AIM OF THE EXERCISE
Below is a block of records; reproduce all of them exactly and leave out any pictures.

RAW DATA
○ ○ ○ ○ ○ ○ ○

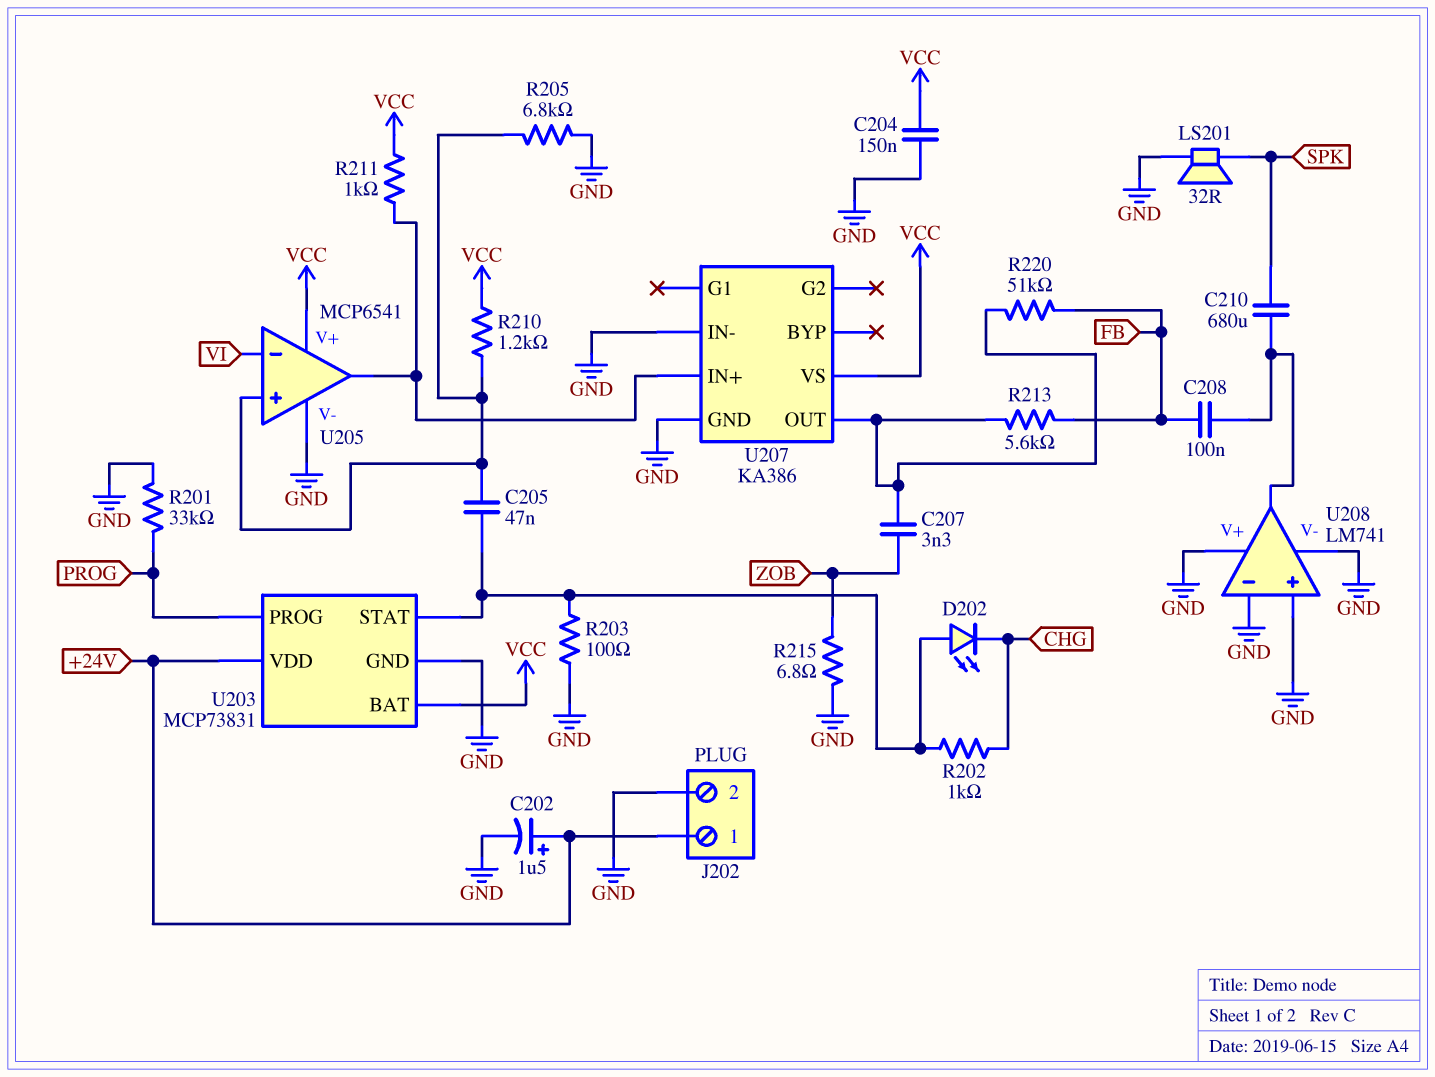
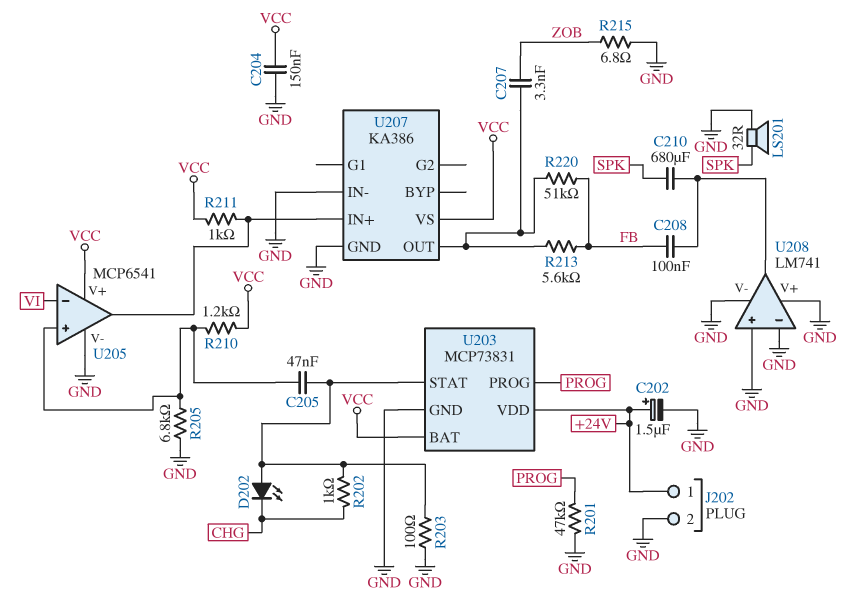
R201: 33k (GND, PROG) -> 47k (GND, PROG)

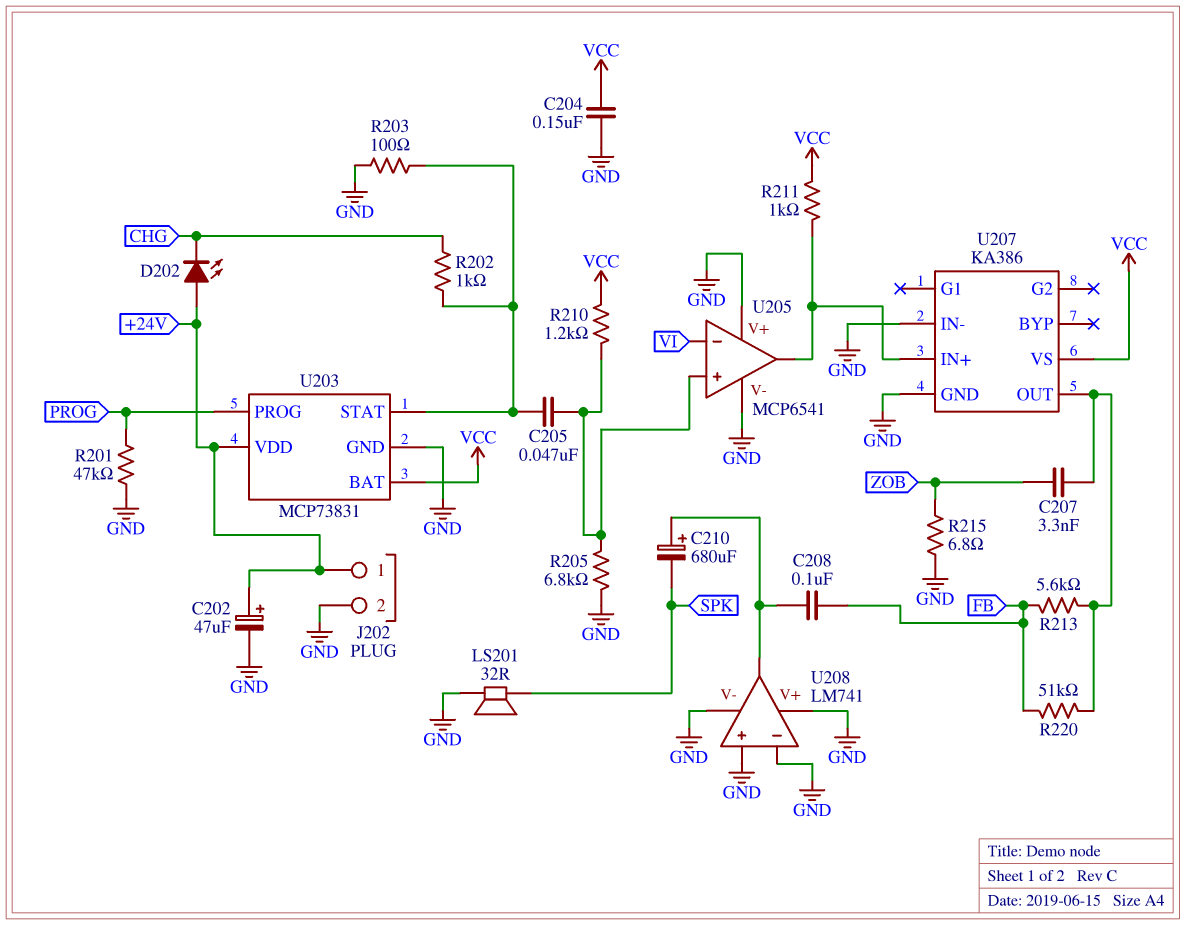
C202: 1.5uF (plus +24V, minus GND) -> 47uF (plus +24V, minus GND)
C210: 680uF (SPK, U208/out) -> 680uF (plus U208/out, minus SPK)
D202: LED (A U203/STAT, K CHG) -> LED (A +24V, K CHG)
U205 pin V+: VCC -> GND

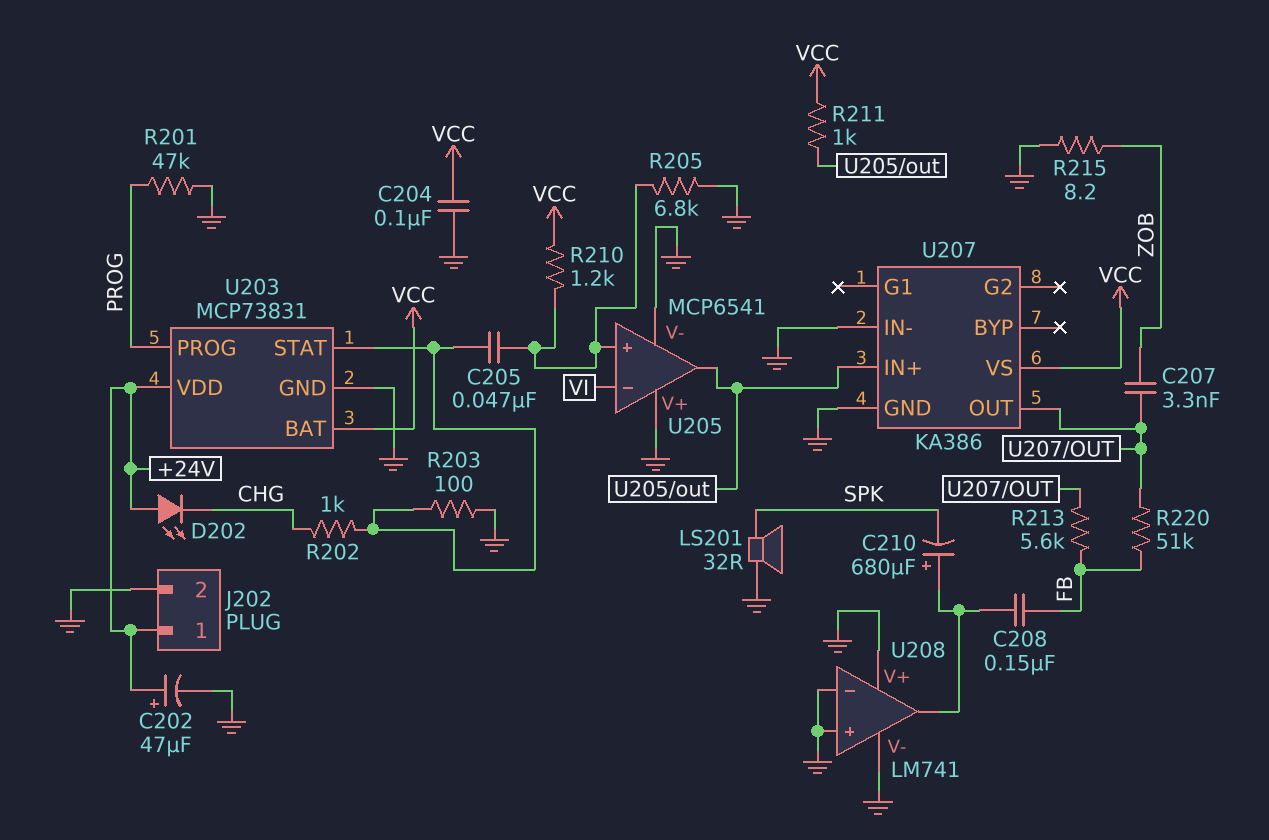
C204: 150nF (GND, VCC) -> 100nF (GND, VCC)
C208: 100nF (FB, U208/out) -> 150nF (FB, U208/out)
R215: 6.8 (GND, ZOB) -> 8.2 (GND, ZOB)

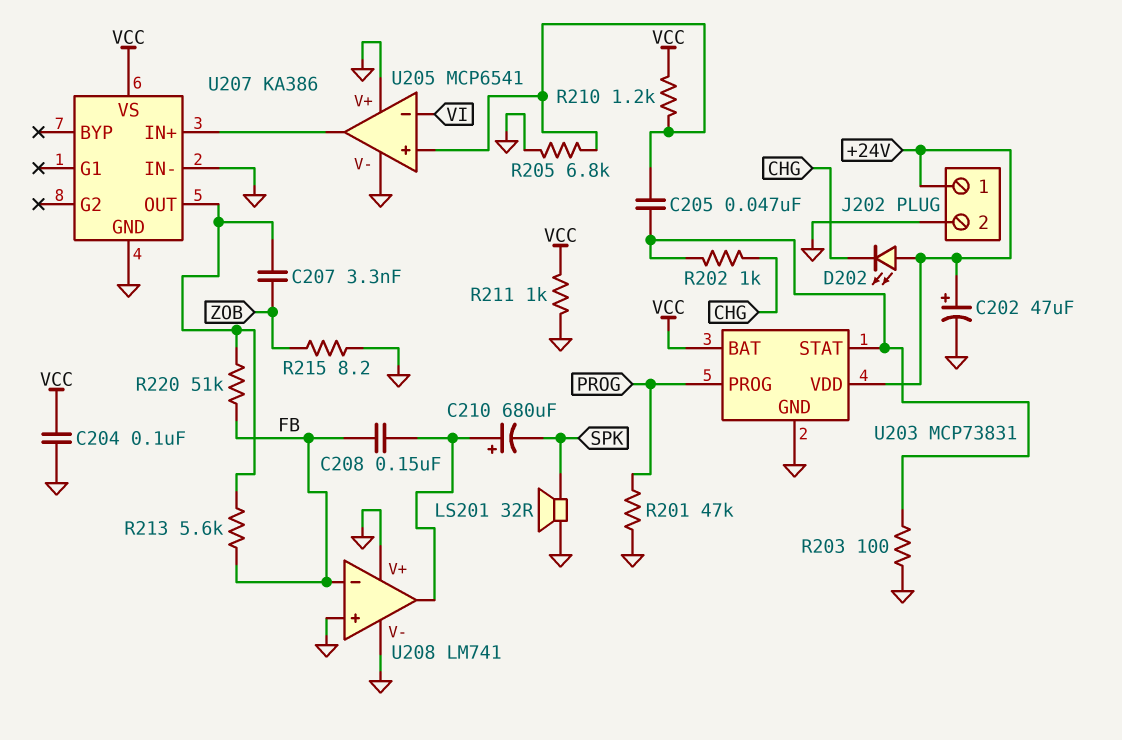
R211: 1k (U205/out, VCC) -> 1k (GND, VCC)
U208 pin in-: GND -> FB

○ ○ ○ ○ ○ ○ ○

FINAL ANSWER
R201: 33k (GND, PROG) -> 47k (GND, PROG)

C202: 1.5uF (plus +24V, minus GND) -> 47uF (plus +24V, minus GND)
C210: 680uF (SPK, U208/out) -> 680uF (plus U208/out, minus SPK)
D202: LED (A U203/STAT, K CHG) -> LED (A +24V, K CHG)
U205 pin V+: VCC -> GND

C204: 150nF (GND, VCC) -> 100nF (GND, VCC)
C208: 100nF (FB, U208/out) -> 150nF (FB, U208/out)
R215: 6.8 (GND, ZOB) -> 8.2 (GND, ZOB)

R211: 1k (U205/out, VCC) -> 1k (GND, VCC)
U208 pin in-: GND -> FB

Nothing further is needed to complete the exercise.